[Version comparison data]
++++++++++++++++++++
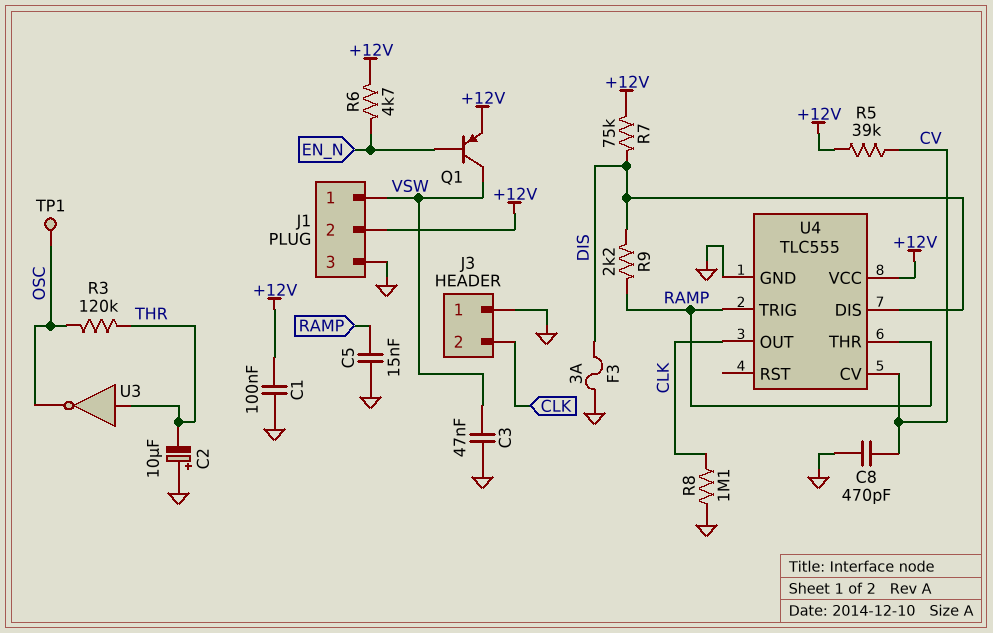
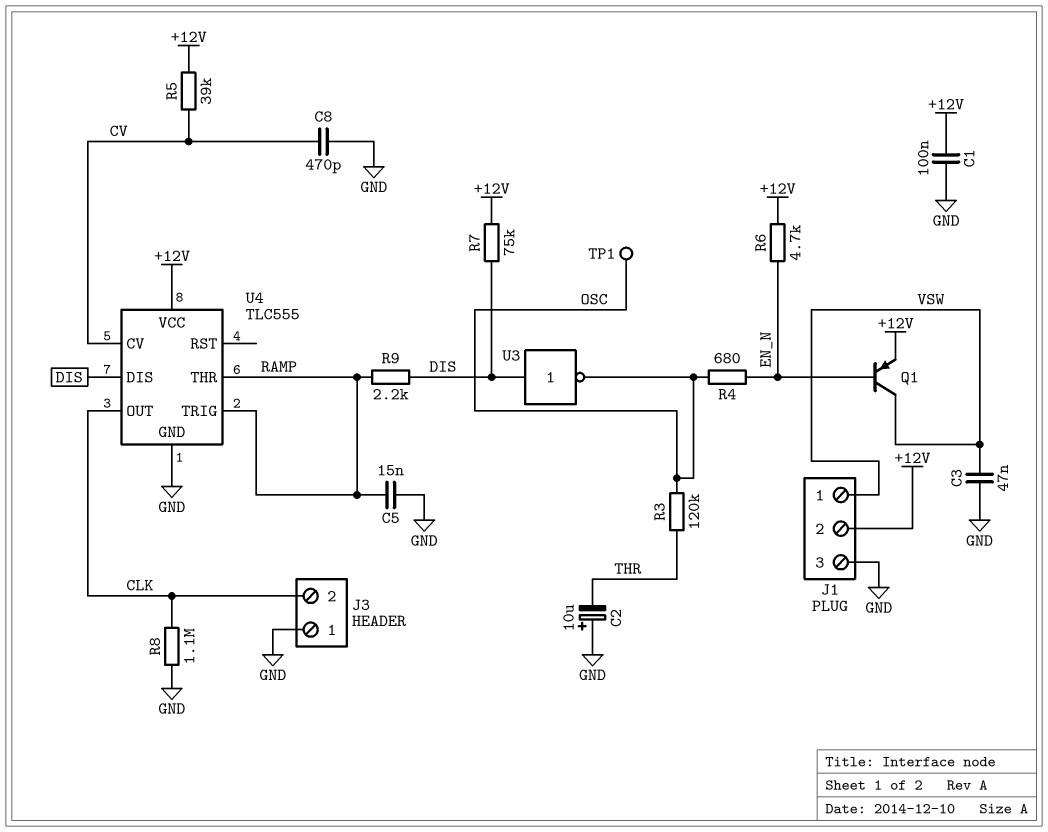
F3: 3A (DIS, GND) -> none
R4: none -> 680 (EN_N, OSC)
U3: NOT (in THR, out OSC) -> NOT (in DIS, out OSC)

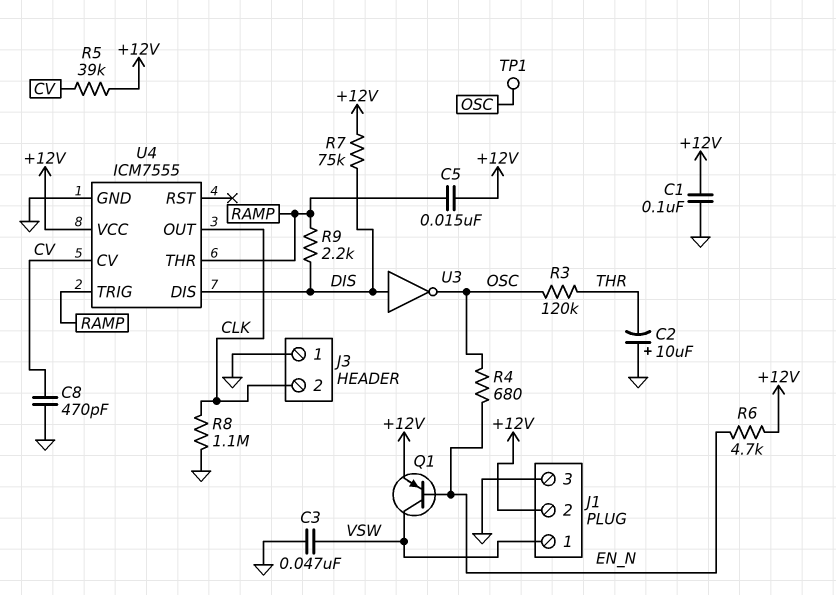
C5: 15nF (GND, RAMP) -> 15nF (+12V, RAMP)
U4: TLC555 -> ICM7555

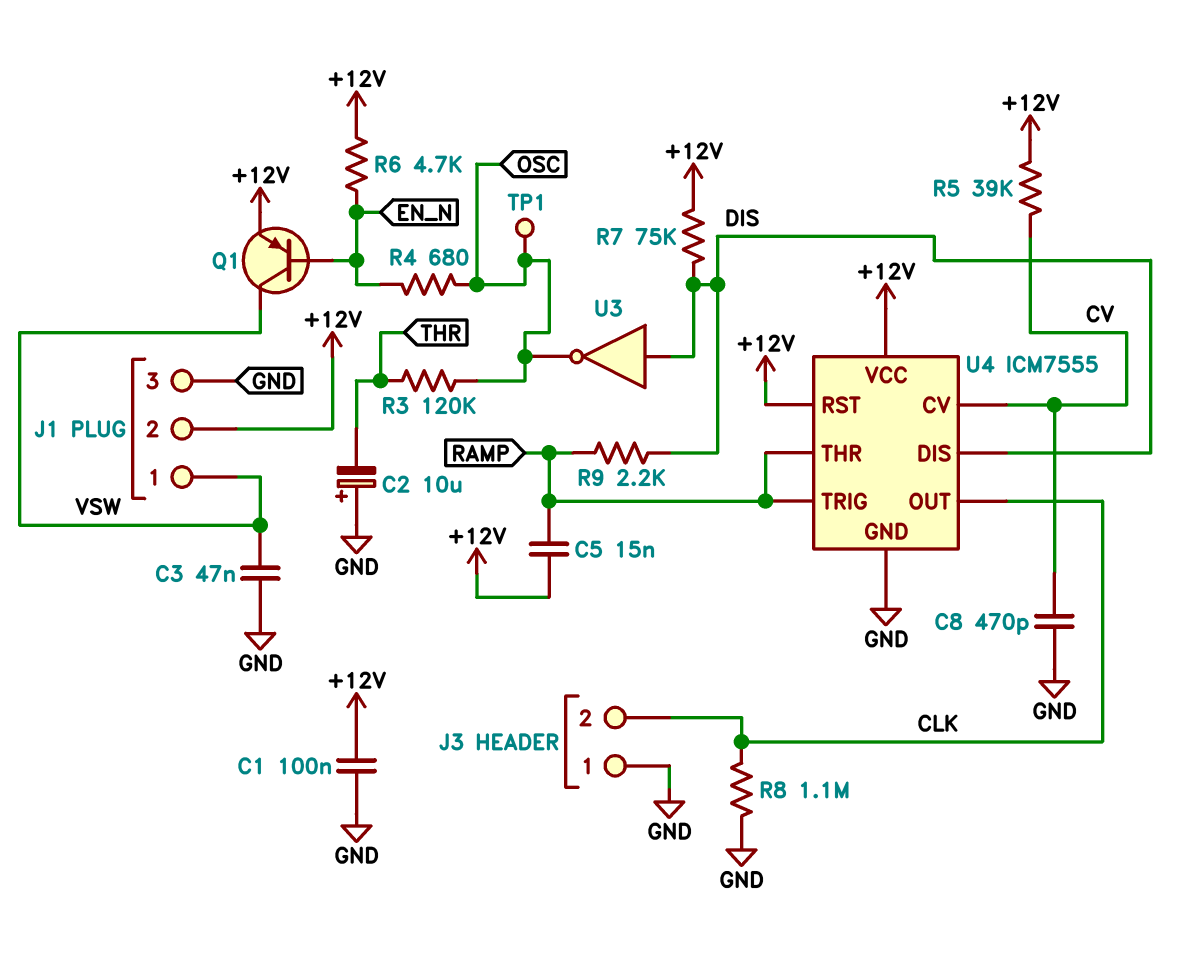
U4 pin RST: none -> +12V

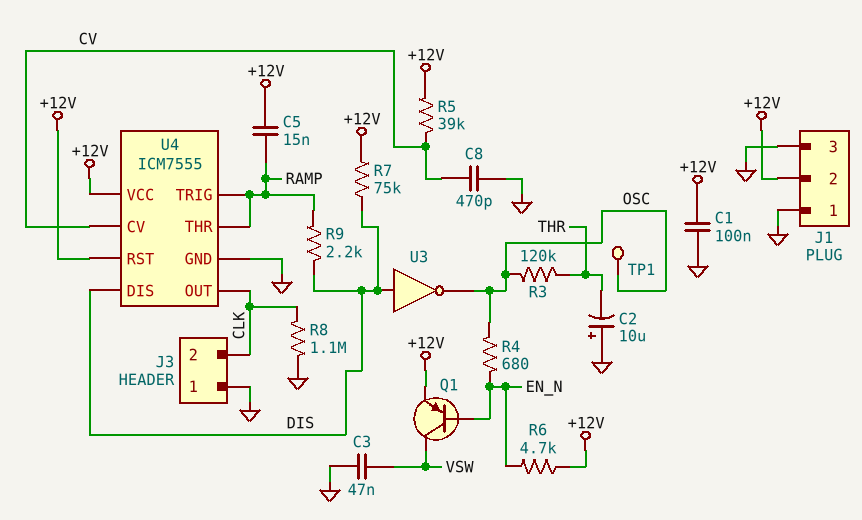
J1 pin 1: VSW -> GND

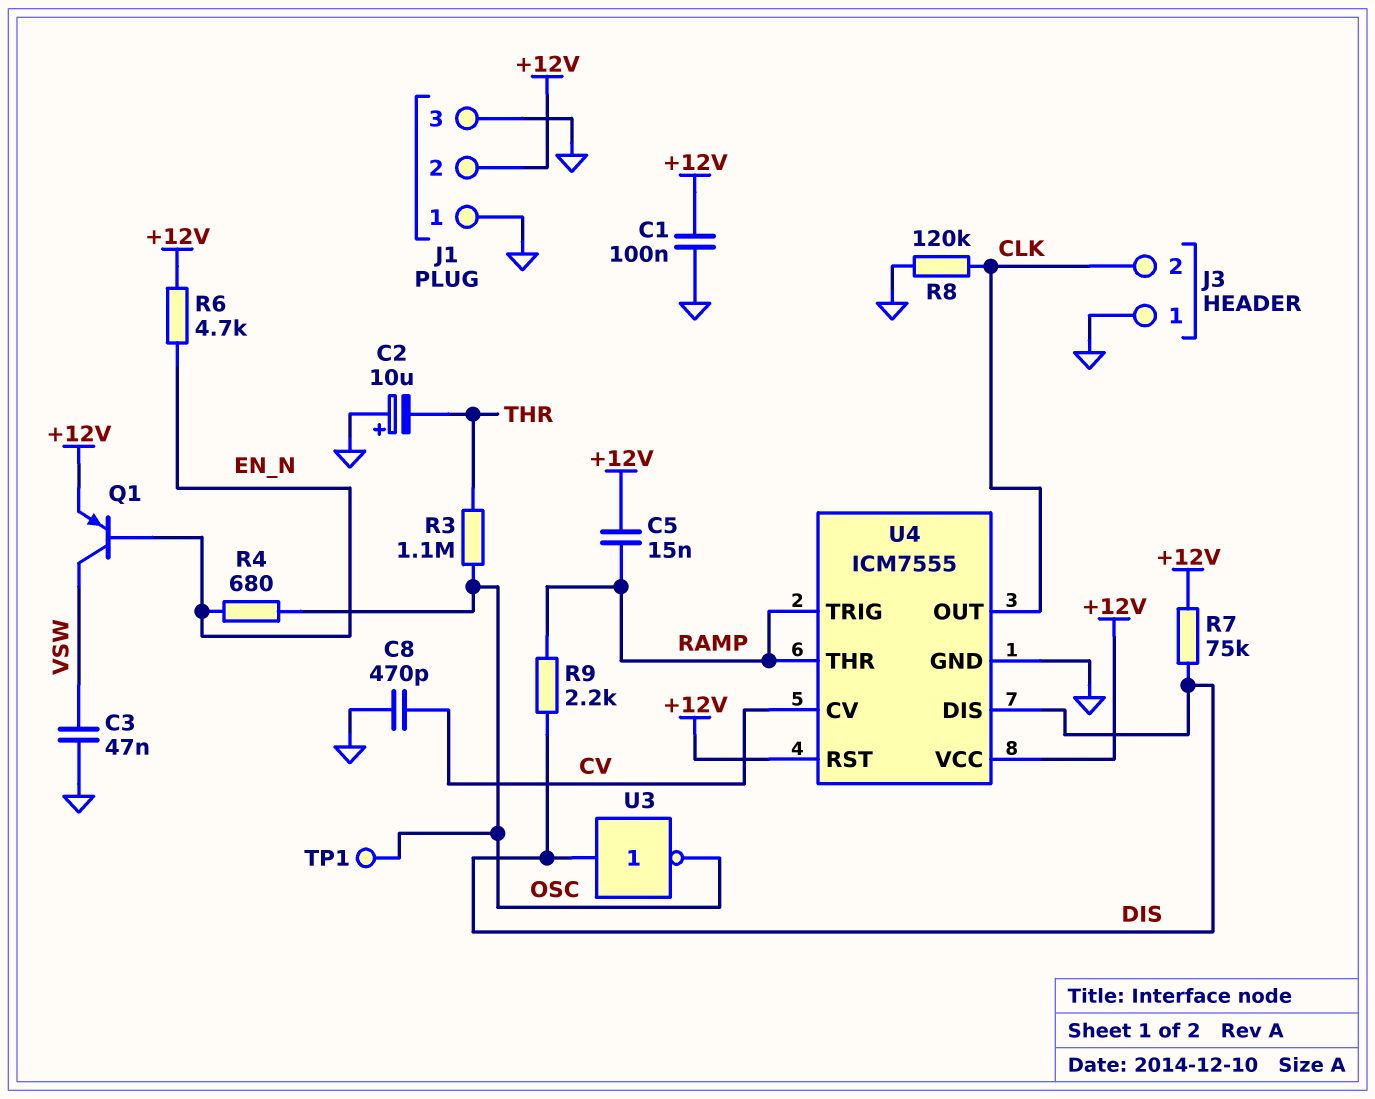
R3: 120k (OSC, THR) -> 1.1M (OSC, THR)
R5: 39k (+12V, CV) -> none
R8: 1.1M (CLK, GND) -> 120k (CLK, GND)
++++++++++++++++++++
WHAT IS NEEDED
How many lines in the records above contain the word "none"? Reply with the number alone.

RESPONSE TO THE EXERCISE
4